Segment Start: Given records

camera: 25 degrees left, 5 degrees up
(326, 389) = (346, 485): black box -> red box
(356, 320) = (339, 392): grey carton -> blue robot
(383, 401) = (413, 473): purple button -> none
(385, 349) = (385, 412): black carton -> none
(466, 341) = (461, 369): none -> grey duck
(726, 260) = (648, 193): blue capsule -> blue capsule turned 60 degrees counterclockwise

Segment End: Given records
Segment Start: Given records

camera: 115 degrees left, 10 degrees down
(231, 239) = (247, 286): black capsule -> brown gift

Segment End: Given records

» Problem requirements
Your answer should consist of the lines from the line with "(466, 341) = (461, 369): none -> grey duck" to the line with "(726, 260) = (648, 193): blue" above, repeated exactly, both ends included.

» Answer to the problem
(466, 341) = (461, 369): none -> grey duck
(726, 260) = (648, 193): blue capsule -> blue capsule turned 60 degrees counterclockwise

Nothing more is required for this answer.